DATA EXTRACT section start

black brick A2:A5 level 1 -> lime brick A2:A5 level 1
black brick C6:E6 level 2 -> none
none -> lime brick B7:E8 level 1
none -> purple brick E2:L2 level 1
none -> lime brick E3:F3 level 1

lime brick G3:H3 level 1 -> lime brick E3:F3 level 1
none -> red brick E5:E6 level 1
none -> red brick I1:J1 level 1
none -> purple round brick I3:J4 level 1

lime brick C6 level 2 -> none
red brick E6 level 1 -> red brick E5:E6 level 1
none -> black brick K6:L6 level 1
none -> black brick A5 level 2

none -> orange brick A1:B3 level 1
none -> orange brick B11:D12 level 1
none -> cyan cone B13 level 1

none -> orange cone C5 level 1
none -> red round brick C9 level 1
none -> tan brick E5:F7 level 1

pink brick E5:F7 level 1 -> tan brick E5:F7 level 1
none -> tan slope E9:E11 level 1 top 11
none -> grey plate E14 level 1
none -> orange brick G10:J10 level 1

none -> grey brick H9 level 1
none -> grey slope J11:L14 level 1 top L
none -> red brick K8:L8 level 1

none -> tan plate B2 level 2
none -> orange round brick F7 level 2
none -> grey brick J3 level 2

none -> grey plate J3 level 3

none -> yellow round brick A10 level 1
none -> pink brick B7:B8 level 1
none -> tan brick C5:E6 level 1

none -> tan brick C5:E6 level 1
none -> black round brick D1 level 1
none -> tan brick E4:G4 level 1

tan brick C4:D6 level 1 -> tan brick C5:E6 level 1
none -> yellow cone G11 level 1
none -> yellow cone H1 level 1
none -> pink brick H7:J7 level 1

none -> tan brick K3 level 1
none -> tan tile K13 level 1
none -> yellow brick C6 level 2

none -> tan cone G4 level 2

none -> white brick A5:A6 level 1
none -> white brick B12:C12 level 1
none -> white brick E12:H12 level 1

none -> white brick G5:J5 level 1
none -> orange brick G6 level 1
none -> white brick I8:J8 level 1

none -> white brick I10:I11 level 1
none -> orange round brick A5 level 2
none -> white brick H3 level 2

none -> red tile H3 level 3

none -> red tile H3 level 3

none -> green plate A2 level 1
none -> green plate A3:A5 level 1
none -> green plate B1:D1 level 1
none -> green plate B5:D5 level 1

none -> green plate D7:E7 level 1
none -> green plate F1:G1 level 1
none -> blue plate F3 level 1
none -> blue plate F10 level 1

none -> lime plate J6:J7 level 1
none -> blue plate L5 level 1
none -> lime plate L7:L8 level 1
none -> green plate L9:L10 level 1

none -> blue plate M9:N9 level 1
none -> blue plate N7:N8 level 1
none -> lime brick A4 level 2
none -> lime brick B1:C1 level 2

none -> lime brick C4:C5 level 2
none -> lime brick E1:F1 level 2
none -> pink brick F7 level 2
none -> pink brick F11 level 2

DATA EXTRACT section end

▶ _WORK TASK_
Wherever the line holding "none -> white brick I10:I11 level 1" falls in the entries above, copy exactly from it through the line holding "none -> blue plate F3 level 1", inclusive, and add nothing.

▶ _ANSWER AREA_
none -> white brick I10:I11 level 1
none -> orange round brick A5 level 2
none -> white brick H3 level 2

none -> red tile H3 level 3

none -> red tile H3 level 3

none -> green plate A2 level 1
none -> green plate A3:A5 level 1
none -> green plate B1:D1 level 1
none -> green plate B5:D5 level 1

none -> green plate D7:E7 level 1
none -> green plate F1:G1 level 1
none -> blue plate F3 level 1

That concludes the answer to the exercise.